**Directions**. In your output, repeat each entry exactly and include no pictures.

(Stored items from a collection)

---

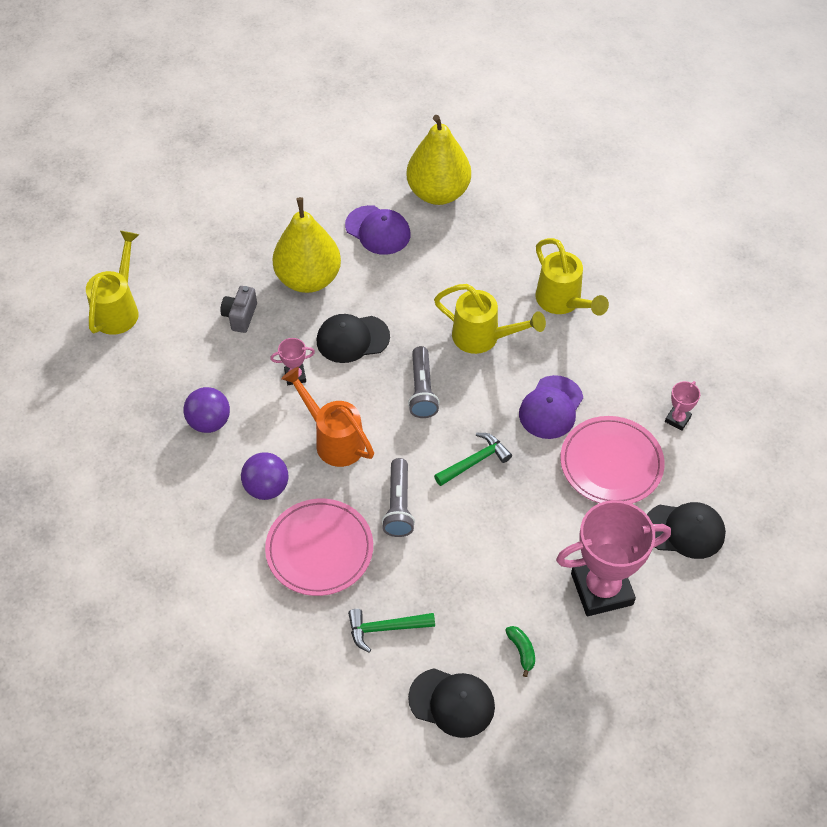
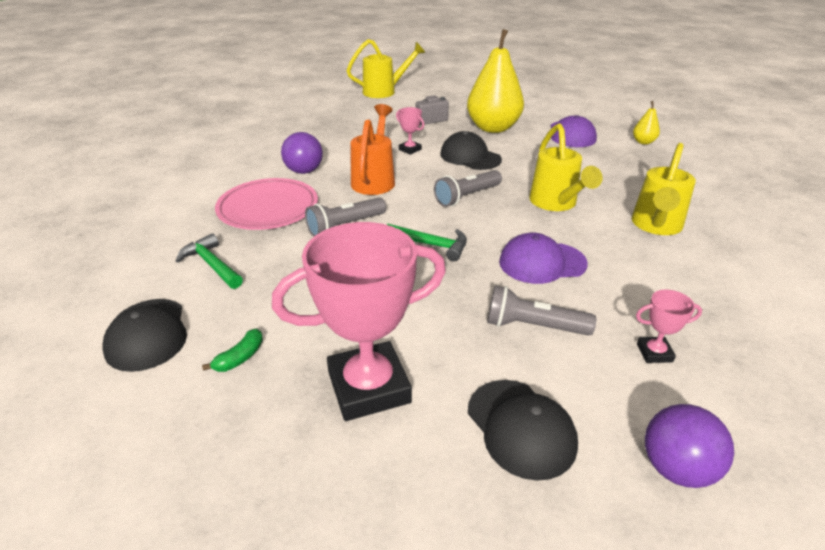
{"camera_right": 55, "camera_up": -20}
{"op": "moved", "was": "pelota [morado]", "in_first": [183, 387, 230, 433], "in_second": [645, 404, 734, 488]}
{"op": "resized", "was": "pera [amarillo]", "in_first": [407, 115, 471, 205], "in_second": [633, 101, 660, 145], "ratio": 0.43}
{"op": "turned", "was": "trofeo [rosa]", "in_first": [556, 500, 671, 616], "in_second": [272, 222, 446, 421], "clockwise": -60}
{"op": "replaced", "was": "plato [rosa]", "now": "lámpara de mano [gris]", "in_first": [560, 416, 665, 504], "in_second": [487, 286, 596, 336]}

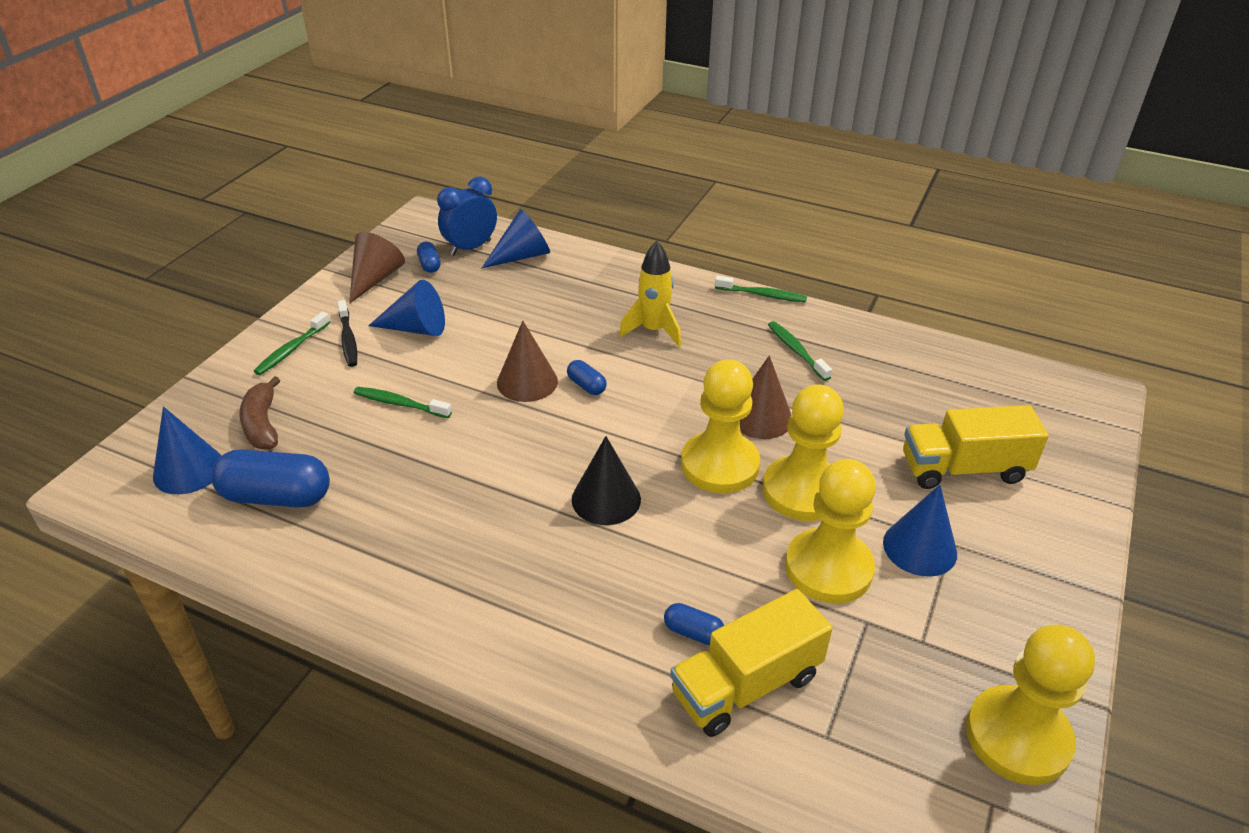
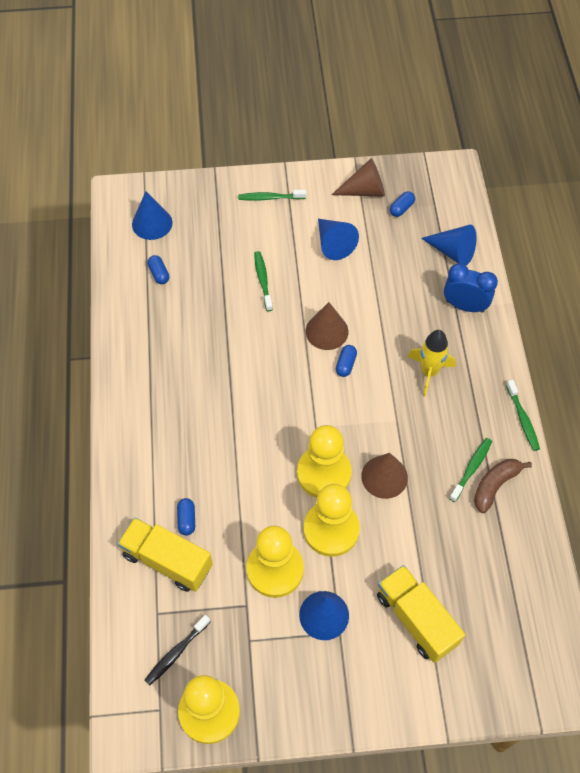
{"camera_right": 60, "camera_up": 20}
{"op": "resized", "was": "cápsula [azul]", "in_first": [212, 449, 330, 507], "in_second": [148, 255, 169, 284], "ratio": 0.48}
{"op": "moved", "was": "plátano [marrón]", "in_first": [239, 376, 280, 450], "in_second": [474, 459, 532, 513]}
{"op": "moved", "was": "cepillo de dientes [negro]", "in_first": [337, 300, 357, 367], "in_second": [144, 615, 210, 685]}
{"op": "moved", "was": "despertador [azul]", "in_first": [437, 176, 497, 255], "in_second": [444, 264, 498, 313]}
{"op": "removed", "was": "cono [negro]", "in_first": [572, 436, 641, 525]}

---

**Worked solution**.
{"camera_right": 55, "camera_up": -20}
{"op": "moved", "was": "pelota [morado]", "in_first": [183, 387, 230, 433], "in_second": [645, 404, 734, 488]}
{"op": "resized", "was": "pera [amarillo]", "in_first": [407, 115, 471, 205], "in_second": [633, 101, 660, 145], "ratio": 0.43}
{"op": "turned", "was": "trofeo [rosa]", "in_first": [556, 500, 671, 616], "in_second": [272, 222, 446, 421], "clockwise": -60}
{"op": "replaced", "was": "plato [rosa]", "now": "lámpara de mano [gris]", "in_first": [560, 416, 665, 504], "in_second": [487, 286, 596, 336]}

{"camera_right": 60, "camera_up": 20}
{"op": "resized", "was": "cápsula [azul]", "in_first": [212, 449, 330, 507], "in_second": [148, 255, 169, 284], "ratio": 0.48}
{"op": "moved", "was": "plátano [marrón]", "in_first": [239, 376, 280, 450], "in_second": [474, 459, 532, 513]}
{"op": "moved", "was": "cepillo de dientes [negro]", "in_first": [337, 300, 357, 367], "in_second": [144, 615, 210, 685]}
{"op": "moved", "was": "despertador [azul]", "in_first": [437, 176, 497, 255], "in_second": [444, 264, 498, 313]}
{"op": "removed", "was": "cono [negro]", "in_first": [572, 436, 641, 525]}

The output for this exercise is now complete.